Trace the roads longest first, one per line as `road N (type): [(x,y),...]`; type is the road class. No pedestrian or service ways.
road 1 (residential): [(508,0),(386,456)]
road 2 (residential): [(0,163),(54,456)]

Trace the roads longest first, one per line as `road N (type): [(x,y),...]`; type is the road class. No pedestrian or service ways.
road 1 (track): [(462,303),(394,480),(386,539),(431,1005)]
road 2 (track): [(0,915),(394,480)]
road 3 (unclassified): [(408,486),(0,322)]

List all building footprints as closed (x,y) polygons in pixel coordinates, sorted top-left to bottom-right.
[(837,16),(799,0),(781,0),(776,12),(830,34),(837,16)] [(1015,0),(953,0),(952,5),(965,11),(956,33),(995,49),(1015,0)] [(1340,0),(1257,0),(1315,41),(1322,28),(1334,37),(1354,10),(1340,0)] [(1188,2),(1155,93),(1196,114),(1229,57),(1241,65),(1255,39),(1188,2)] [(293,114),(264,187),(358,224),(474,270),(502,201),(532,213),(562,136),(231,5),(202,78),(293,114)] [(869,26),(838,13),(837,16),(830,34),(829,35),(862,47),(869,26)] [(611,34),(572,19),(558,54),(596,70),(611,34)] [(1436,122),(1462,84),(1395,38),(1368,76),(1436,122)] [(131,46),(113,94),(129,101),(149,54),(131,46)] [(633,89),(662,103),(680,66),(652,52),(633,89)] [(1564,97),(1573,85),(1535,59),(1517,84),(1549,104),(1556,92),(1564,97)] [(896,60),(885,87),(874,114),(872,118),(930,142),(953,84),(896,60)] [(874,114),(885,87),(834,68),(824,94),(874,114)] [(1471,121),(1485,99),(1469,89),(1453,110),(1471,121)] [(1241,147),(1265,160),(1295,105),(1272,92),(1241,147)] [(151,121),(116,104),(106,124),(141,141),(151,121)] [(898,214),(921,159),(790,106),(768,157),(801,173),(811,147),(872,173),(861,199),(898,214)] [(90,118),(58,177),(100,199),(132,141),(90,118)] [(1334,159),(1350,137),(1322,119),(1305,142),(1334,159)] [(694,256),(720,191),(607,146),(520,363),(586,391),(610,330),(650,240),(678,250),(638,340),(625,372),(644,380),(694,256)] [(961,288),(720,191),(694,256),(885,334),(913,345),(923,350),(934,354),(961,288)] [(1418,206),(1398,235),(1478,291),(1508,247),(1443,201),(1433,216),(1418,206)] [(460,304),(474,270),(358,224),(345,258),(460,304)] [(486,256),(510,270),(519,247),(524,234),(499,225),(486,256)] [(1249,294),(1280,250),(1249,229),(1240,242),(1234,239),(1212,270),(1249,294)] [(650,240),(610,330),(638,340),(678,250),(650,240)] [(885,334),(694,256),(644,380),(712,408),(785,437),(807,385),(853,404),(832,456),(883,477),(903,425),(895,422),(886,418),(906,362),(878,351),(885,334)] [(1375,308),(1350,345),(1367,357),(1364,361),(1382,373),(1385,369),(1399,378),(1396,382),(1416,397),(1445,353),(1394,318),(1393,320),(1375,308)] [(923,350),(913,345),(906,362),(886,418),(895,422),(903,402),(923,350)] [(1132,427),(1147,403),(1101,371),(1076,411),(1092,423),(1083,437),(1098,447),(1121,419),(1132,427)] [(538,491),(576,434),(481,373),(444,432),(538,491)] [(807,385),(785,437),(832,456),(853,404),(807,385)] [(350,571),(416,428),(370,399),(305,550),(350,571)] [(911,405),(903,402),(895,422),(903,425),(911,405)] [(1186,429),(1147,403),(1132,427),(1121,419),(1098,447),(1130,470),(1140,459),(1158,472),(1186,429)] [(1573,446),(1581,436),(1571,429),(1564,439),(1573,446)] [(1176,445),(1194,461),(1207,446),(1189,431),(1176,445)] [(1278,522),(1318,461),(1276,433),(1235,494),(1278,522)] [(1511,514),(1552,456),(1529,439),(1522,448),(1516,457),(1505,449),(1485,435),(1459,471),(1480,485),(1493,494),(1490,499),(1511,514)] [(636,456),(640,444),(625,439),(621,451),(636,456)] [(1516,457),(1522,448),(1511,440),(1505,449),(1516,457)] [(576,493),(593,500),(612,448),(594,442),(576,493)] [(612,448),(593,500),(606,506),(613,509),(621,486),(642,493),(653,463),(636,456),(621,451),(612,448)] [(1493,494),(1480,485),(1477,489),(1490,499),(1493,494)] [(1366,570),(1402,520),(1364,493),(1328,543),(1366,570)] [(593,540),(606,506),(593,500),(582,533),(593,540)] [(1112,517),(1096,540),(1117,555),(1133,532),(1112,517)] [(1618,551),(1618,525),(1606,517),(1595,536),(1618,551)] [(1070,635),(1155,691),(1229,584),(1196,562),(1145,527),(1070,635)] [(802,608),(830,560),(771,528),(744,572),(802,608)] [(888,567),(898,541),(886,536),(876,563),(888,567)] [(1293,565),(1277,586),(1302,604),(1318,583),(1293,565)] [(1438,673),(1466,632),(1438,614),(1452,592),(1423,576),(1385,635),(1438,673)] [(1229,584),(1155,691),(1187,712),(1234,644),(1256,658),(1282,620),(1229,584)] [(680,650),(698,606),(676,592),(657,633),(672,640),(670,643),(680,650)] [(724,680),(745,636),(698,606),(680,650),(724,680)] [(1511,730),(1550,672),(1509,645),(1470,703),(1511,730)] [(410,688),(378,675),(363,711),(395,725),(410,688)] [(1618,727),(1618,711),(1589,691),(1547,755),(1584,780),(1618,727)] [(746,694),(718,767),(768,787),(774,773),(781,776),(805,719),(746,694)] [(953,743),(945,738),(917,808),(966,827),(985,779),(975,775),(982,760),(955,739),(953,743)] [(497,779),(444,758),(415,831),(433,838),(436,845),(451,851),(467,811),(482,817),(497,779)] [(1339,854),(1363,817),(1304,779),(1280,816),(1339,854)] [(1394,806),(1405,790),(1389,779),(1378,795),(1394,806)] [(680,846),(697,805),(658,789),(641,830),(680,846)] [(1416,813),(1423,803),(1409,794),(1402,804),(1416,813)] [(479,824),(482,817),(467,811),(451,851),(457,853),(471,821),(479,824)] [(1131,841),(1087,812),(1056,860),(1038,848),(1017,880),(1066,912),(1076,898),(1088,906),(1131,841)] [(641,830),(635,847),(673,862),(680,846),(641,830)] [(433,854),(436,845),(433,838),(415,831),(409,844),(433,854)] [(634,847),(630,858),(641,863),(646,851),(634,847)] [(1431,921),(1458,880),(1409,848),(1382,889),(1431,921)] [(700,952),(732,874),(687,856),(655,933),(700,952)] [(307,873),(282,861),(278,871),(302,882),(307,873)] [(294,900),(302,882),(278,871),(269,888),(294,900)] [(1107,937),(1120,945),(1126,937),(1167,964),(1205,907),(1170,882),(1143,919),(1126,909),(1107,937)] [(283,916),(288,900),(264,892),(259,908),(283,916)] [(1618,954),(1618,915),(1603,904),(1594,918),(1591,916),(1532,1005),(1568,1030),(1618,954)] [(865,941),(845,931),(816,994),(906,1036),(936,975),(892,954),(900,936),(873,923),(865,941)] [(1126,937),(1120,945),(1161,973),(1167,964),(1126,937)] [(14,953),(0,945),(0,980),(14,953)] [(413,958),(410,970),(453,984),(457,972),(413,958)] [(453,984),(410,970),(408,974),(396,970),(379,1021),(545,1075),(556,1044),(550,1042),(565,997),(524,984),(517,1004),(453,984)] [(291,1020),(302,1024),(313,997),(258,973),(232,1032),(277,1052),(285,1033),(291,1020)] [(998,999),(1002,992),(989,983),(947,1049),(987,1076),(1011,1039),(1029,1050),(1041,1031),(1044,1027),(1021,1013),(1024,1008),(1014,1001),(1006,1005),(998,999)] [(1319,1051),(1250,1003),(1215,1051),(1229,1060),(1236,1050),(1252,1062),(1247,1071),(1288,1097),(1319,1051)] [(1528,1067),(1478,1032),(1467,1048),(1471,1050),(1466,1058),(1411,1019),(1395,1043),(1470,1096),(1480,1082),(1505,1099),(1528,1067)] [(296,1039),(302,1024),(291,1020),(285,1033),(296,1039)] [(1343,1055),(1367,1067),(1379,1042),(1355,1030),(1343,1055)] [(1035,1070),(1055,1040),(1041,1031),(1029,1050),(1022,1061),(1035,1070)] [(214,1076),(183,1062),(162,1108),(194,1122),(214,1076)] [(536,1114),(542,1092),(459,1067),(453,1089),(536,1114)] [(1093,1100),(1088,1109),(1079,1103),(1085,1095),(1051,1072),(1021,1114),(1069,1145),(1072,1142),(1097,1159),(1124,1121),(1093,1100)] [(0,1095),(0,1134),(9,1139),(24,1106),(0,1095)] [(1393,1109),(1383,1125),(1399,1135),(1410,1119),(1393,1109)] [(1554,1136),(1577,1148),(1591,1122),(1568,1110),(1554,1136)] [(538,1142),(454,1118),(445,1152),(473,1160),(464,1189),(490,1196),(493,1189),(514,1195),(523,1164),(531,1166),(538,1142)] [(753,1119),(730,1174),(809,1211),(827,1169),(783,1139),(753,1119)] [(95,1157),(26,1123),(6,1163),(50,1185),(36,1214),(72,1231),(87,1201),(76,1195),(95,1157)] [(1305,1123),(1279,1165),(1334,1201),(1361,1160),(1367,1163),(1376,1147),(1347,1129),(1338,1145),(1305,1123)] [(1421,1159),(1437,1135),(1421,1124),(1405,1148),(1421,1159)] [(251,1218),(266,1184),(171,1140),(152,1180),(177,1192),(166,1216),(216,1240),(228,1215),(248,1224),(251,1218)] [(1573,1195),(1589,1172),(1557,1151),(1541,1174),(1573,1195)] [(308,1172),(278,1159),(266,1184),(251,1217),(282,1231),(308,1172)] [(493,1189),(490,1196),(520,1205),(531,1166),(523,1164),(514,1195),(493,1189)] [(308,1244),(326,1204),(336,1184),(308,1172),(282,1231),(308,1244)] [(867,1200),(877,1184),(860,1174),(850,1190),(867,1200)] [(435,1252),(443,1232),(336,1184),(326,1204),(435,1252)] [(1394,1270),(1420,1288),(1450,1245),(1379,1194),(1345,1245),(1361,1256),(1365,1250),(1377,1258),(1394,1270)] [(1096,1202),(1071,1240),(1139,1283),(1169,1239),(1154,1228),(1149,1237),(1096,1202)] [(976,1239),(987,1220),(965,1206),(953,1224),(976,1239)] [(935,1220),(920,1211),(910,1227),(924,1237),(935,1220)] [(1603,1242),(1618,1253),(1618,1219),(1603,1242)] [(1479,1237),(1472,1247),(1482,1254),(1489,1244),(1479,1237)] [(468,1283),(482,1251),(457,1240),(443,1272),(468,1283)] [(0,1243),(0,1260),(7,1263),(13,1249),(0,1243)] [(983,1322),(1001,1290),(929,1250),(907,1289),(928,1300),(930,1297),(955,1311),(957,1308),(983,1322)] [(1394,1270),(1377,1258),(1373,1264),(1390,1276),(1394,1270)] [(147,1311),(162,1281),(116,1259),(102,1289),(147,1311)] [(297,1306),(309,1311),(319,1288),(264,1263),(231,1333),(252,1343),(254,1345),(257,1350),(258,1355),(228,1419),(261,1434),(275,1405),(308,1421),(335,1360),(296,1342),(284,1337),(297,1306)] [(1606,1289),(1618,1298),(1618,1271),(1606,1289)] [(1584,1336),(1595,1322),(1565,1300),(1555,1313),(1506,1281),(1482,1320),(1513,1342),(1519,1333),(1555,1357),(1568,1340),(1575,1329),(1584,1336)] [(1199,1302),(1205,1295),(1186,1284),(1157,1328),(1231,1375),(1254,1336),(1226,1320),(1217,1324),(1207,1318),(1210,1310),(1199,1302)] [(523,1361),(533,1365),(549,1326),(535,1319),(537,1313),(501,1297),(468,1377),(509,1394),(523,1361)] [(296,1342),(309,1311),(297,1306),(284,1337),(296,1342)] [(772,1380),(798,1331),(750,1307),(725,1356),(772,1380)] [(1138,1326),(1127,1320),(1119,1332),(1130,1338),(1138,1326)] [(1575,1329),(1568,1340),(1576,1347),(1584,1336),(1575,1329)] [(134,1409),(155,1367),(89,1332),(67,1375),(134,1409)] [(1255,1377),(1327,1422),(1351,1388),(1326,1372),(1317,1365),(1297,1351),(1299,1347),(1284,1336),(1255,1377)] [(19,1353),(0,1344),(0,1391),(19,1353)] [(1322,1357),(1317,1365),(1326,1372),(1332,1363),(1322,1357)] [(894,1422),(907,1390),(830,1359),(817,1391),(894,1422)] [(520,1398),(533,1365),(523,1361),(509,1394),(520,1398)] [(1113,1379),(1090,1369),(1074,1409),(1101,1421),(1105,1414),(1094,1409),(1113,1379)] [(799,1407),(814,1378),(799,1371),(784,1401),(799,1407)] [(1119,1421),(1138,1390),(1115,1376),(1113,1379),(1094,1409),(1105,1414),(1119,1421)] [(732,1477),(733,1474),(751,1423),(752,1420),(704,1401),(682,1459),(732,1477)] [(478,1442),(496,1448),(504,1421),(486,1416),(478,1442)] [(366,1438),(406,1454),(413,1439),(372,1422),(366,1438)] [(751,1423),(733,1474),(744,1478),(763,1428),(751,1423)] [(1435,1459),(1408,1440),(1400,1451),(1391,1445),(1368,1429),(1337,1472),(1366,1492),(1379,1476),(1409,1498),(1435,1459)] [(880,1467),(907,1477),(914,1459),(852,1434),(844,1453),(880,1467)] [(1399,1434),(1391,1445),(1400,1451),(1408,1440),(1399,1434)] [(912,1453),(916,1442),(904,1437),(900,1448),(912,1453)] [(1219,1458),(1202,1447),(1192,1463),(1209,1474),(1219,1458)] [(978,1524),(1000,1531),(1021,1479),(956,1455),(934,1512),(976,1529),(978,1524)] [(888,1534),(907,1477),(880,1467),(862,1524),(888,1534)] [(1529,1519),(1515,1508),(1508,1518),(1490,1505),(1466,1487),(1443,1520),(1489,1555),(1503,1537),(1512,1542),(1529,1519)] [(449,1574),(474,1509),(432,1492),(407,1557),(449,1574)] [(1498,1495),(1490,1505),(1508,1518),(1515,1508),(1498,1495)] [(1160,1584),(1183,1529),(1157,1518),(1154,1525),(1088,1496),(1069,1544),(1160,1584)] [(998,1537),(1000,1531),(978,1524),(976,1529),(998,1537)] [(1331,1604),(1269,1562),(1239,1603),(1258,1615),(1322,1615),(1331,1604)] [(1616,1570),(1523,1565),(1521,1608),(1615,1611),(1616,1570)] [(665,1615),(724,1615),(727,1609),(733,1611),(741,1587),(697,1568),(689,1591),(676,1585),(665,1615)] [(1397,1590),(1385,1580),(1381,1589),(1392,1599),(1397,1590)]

_ _ _ _

* **TASK OBJECTIVE**: Isolate the lines above that contain the word "road" and copy them.

* **PROBLEM SOLUTION**:
Trace the roads longest first, one per line as `road N (type): [(x,y),...]`; type is the road class. No pedestrian or service ways.
road 1 (residential): [(508,0),(386,456)]
road 2 (residential): [(0,163),(54,456)]
Trace the roads longest first, one per line as `road N (type): [(x,y),...]`; type is the road class. No pedestrian or service ways.
road 1 (track): [(462,303),(394,480),(386,539),(431,1005)]
road 2 (track): [(0,915),(394,480)]
road 3 (unclassified): [(408,486),(0,322)]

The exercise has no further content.